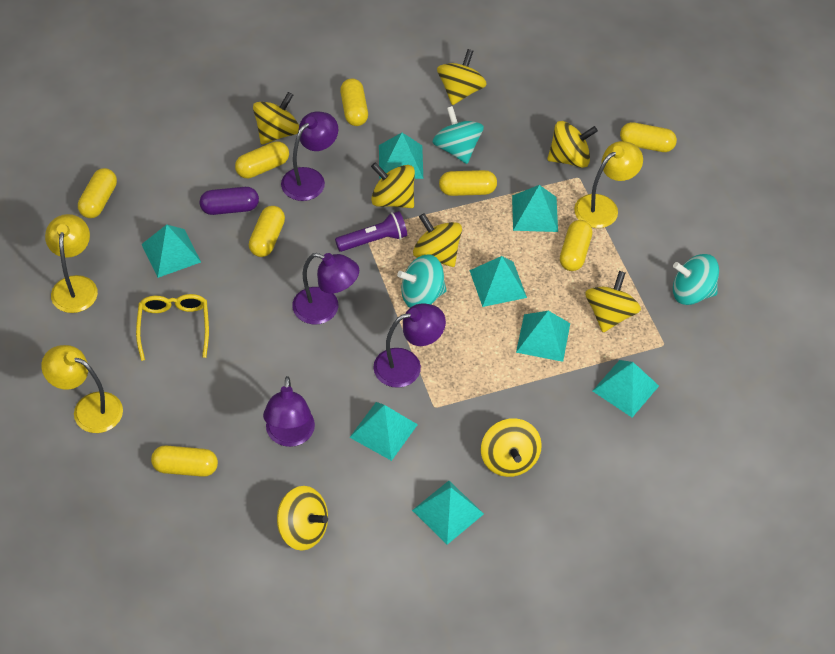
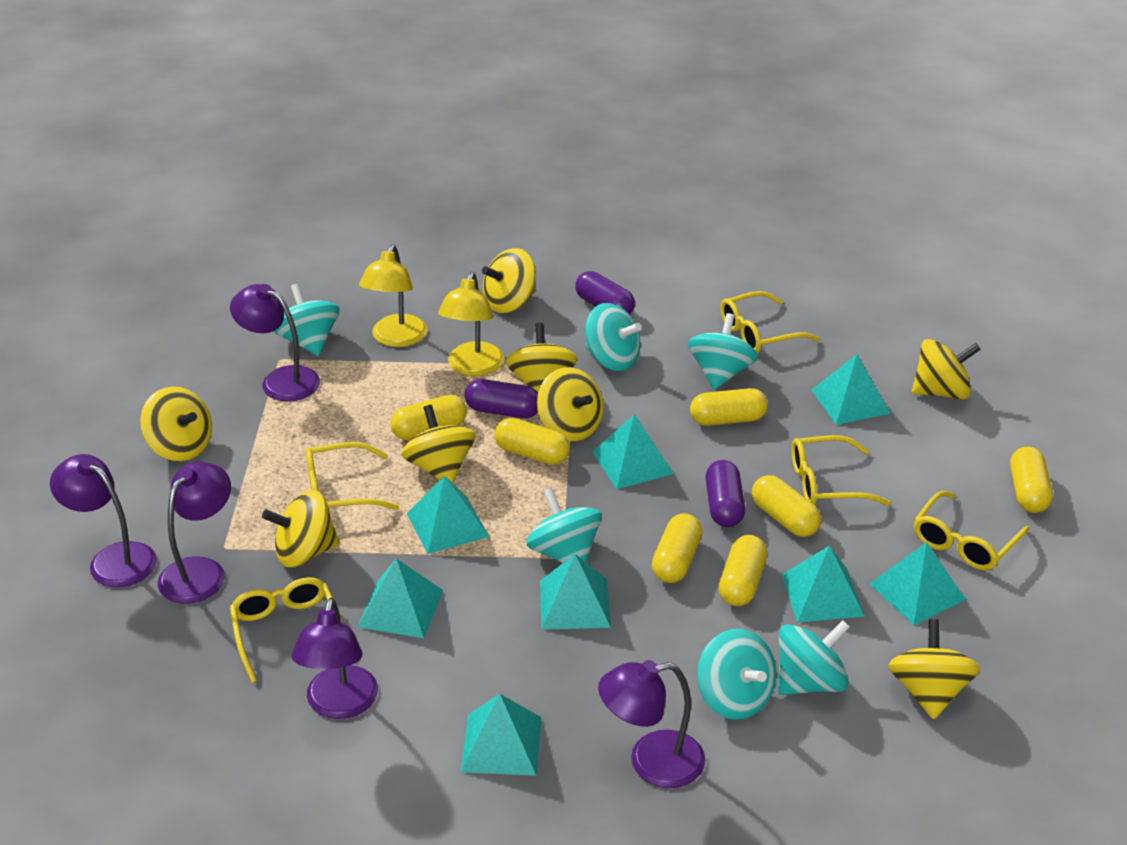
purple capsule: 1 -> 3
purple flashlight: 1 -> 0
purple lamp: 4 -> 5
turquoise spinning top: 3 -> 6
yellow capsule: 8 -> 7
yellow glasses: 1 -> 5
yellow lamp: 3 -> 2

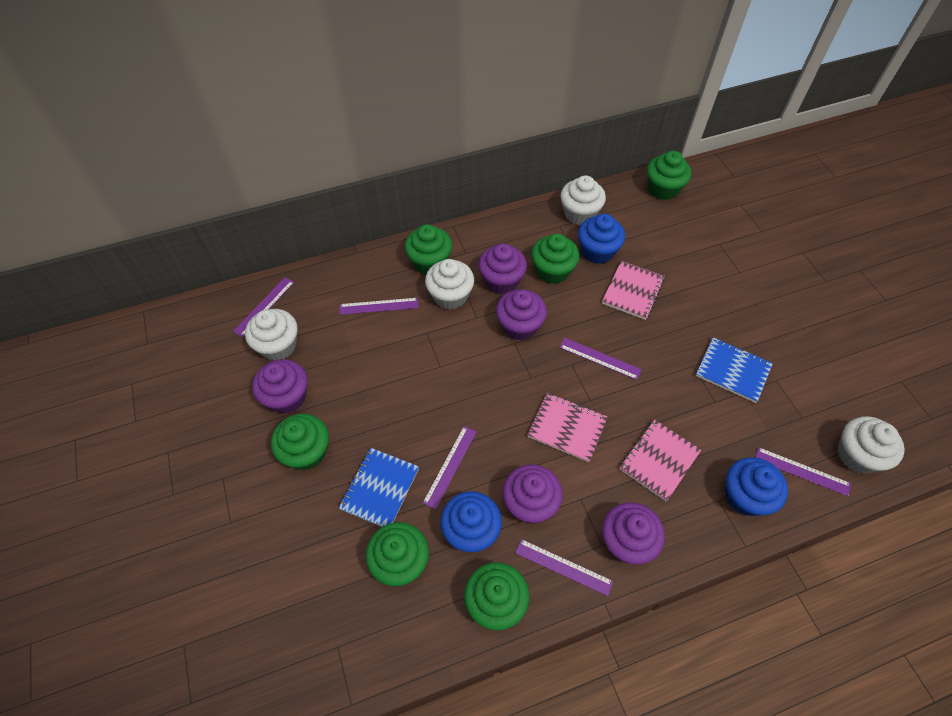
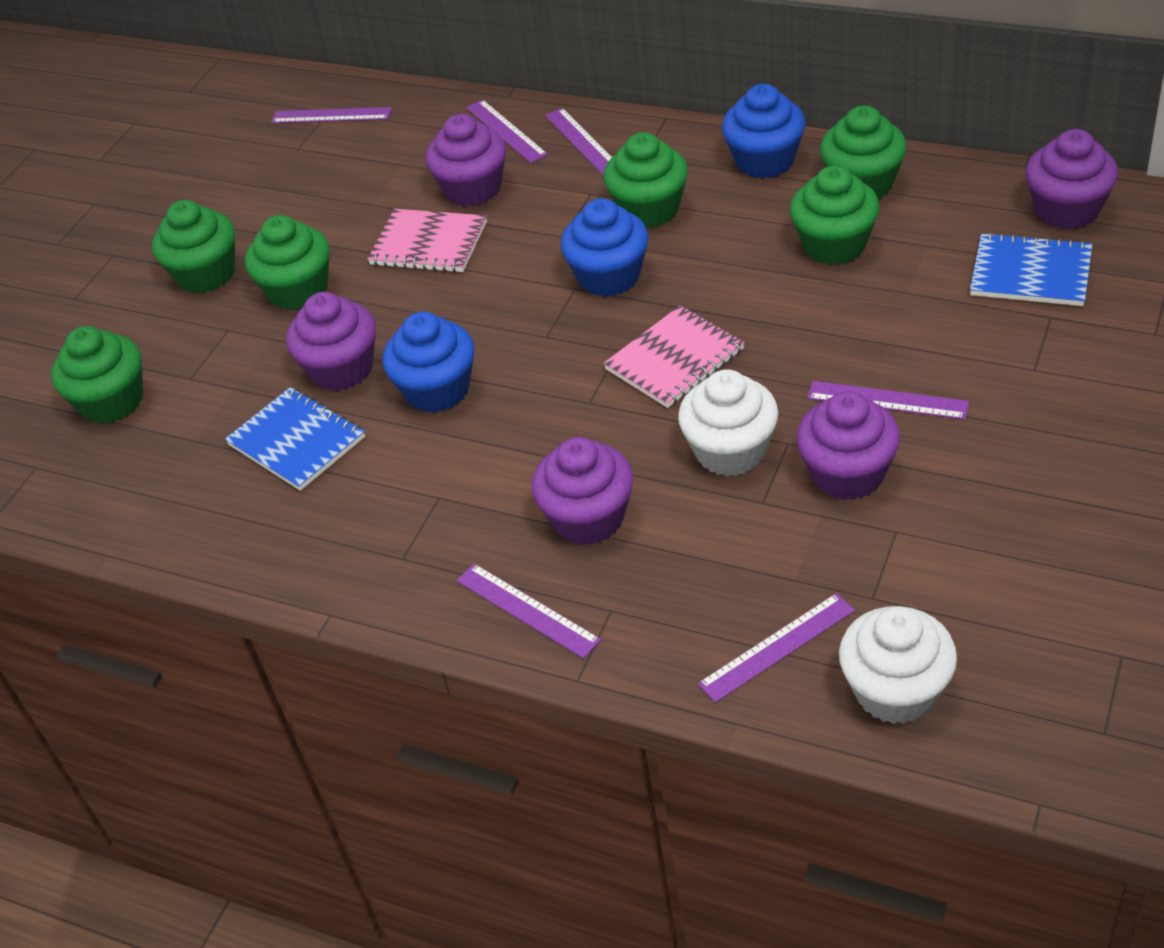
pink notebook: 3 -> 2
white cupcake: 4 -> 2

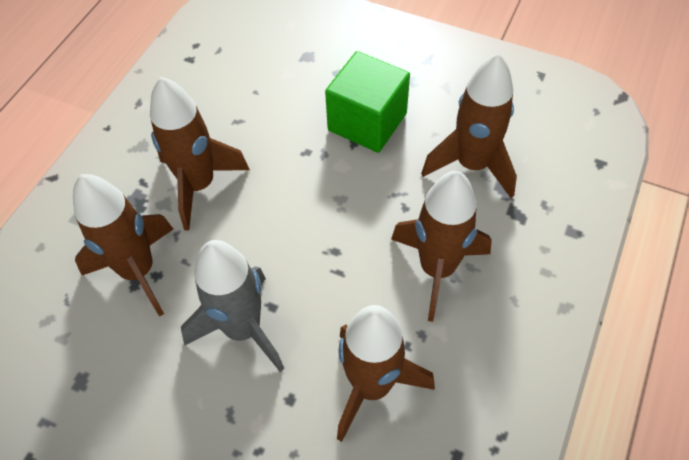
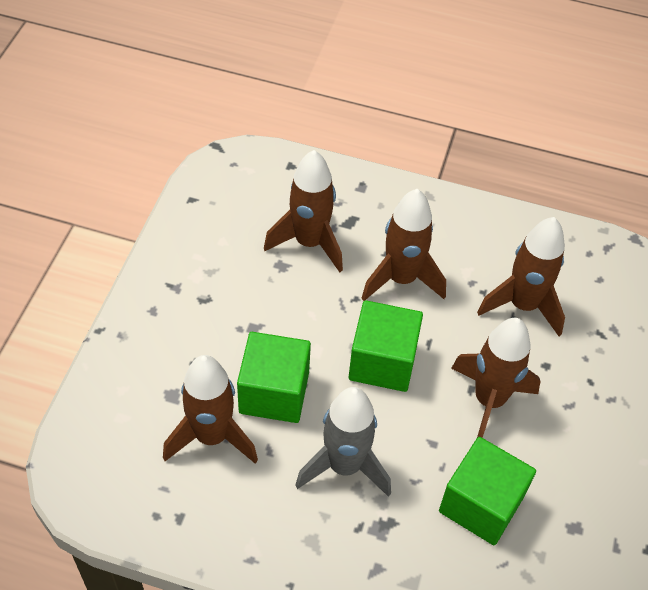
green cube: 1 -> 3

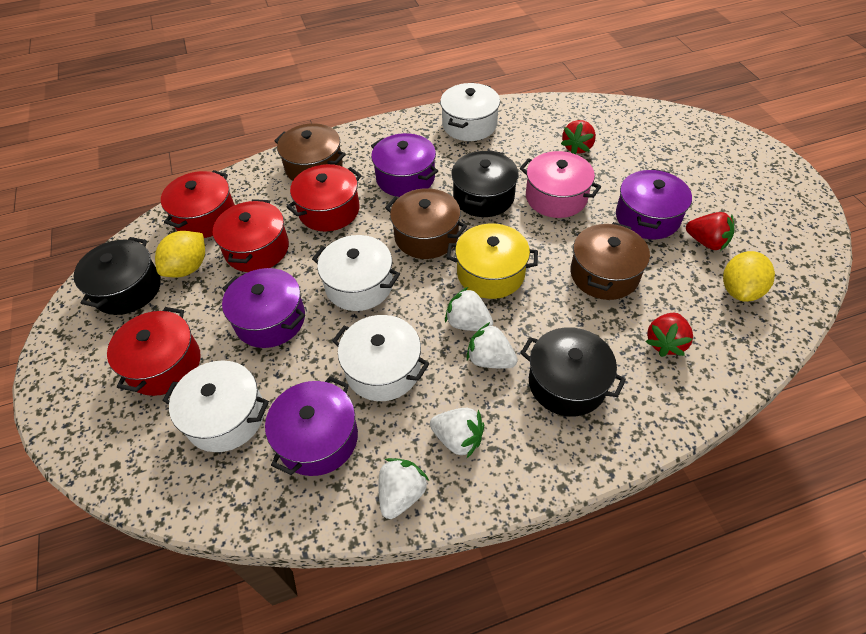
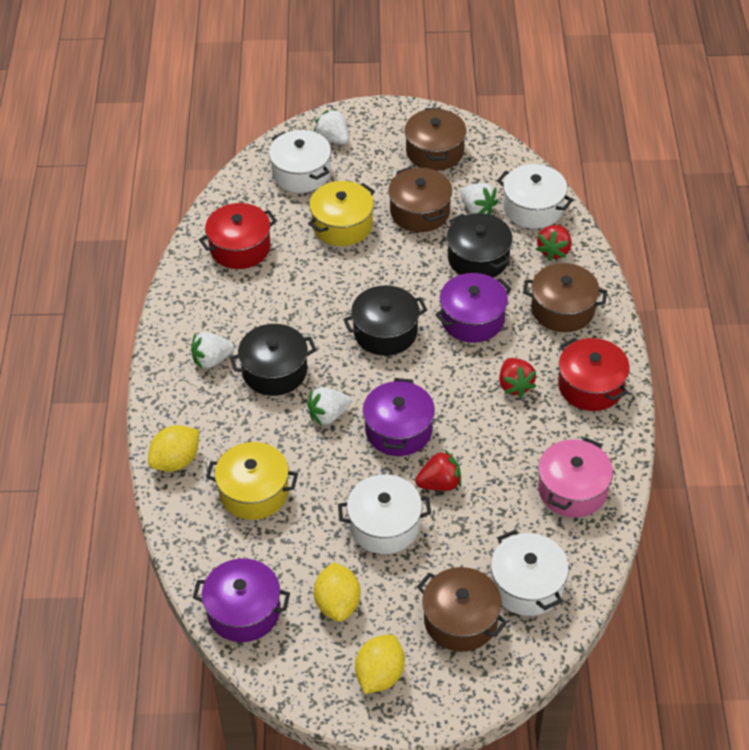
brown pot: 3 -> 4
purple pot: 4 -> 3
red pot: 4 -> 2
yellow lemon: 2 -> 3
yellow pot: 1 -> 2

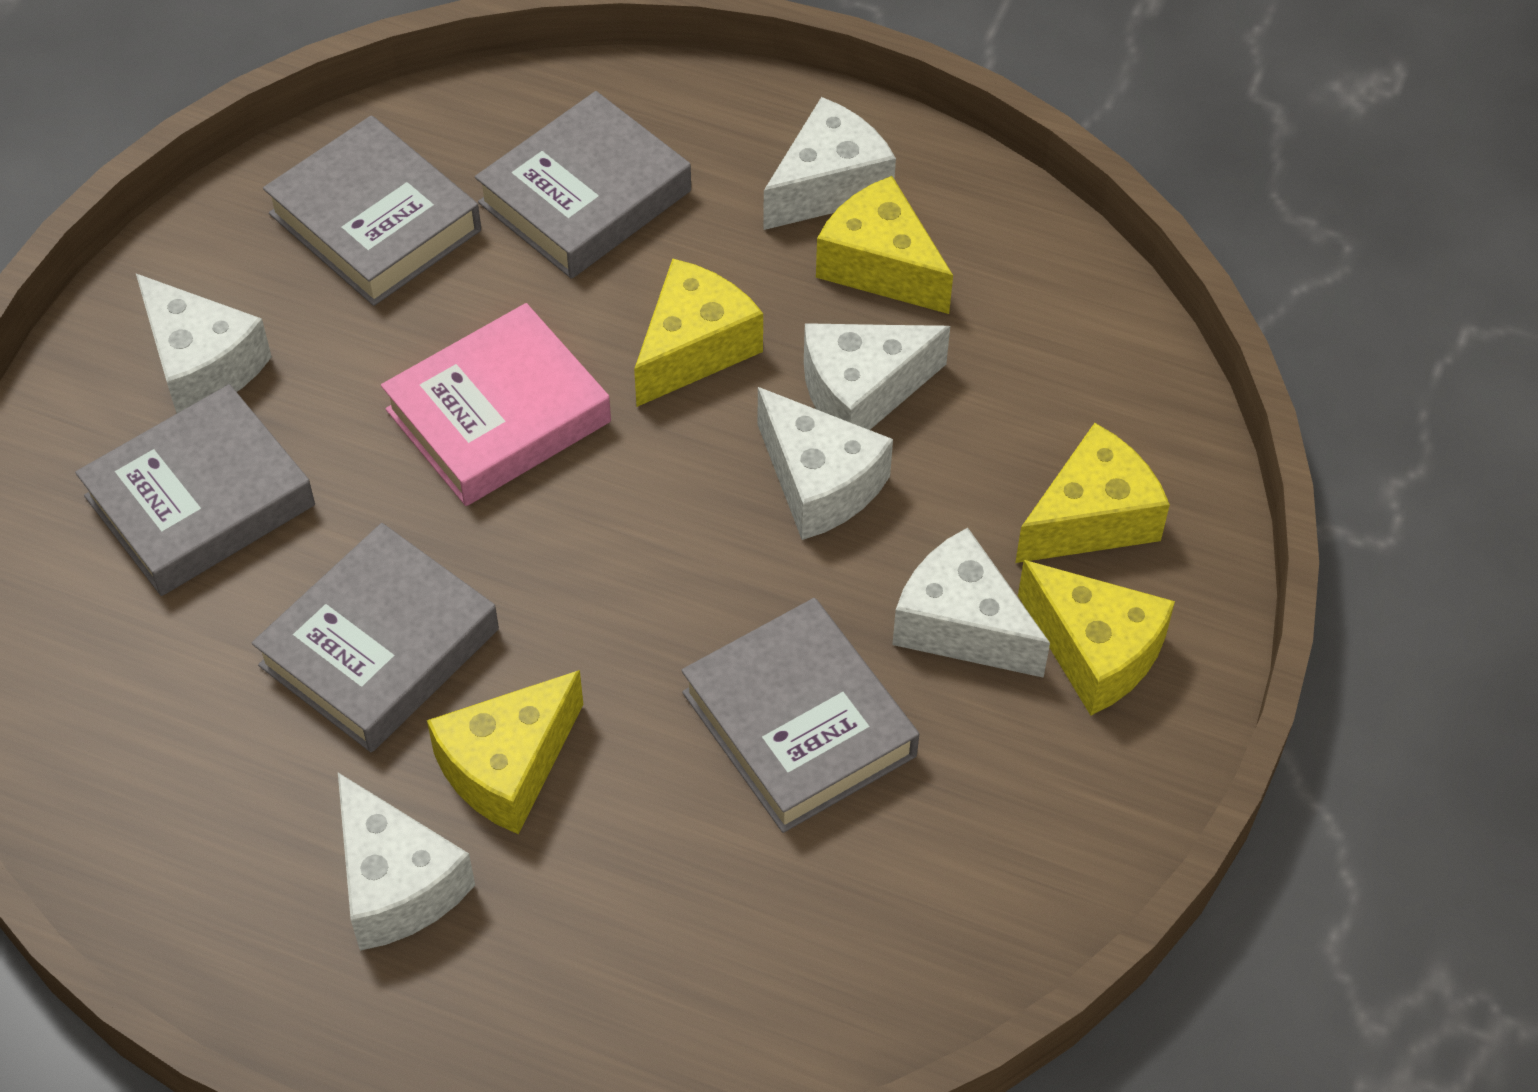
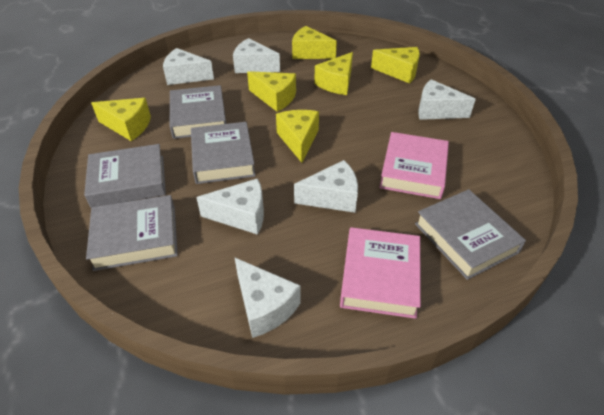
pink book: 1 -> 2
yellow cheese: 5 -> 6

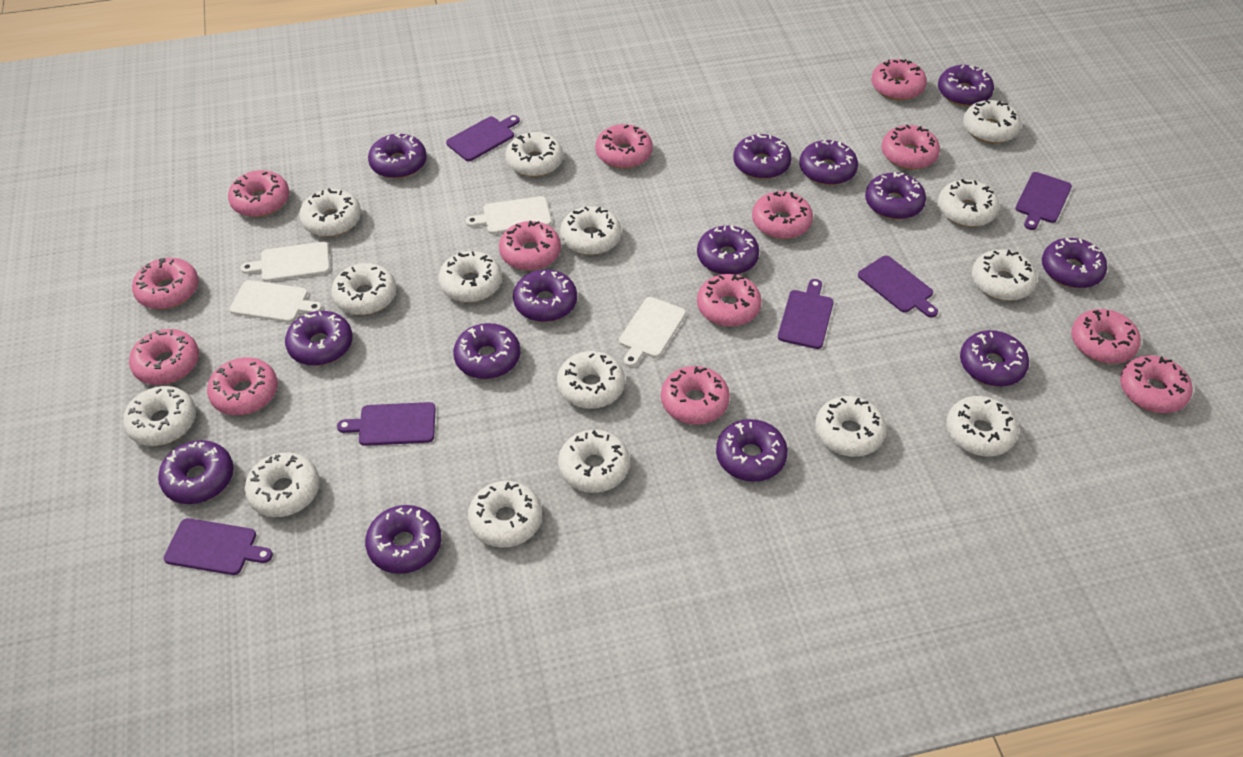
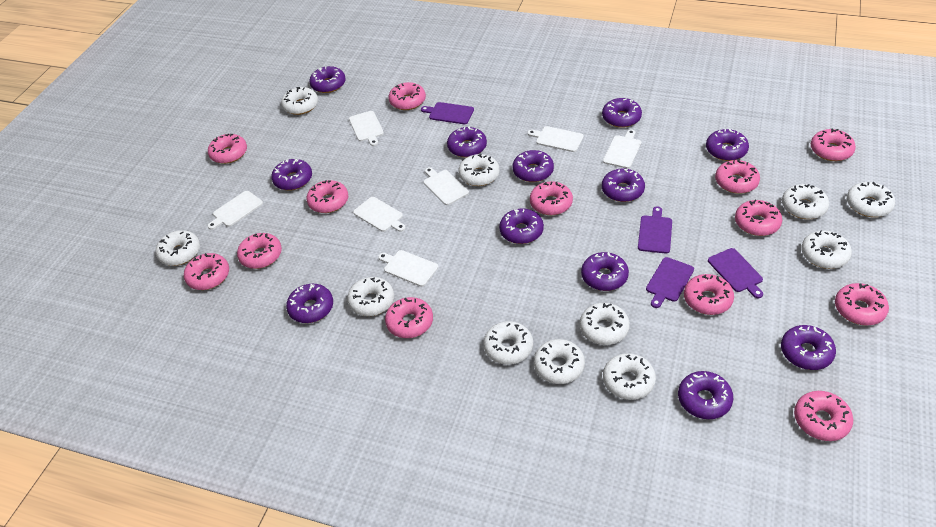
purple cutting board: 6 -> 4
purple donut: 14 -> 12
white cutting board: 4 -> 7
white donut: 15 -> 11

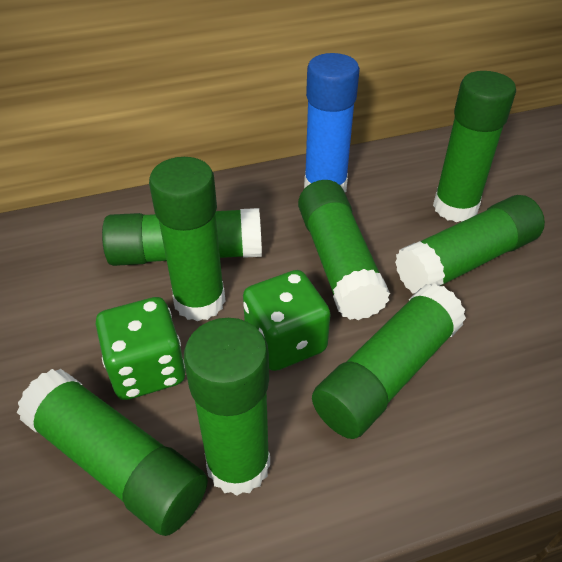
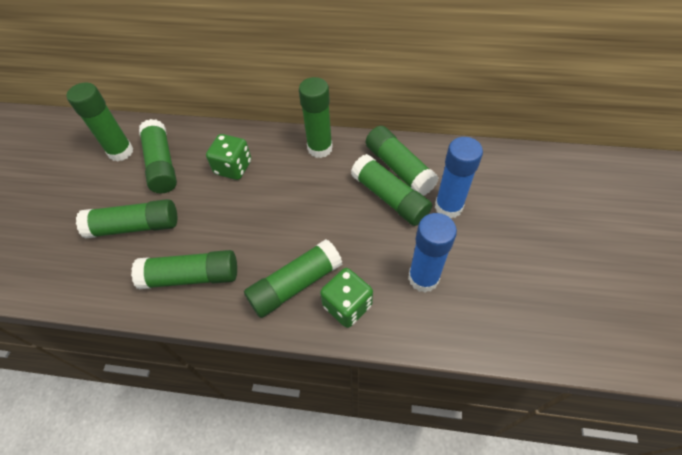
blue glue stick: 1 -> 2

•••••

Reproduce the records exactly, starting with their first line and ending with the line that contains "yellow cheese: 5 -> 6", though pictures should be dropped.

purple capsule: 1 -> 3
purple flashlight: 1 -> 0
purple lamp: 4 -> 5
turquoise spinning top: 3 -> 6
yellow capsule: 8 -> 7
yellow glasses: 1 -> 5
yellow lamp: 3 -> 2

pink notebook: 3 -> 2
white cupcake: 4 -> 2

green cube: 1 -> 3

brown pot: 3 -> 4
purple pot: 4 -> 3
red pot: 4 -> 2
yellow lemon: 2 -> 3
yellow pot: 1 -> 2

pink book: 1 -> 2
yellow cheese: 5 -> 6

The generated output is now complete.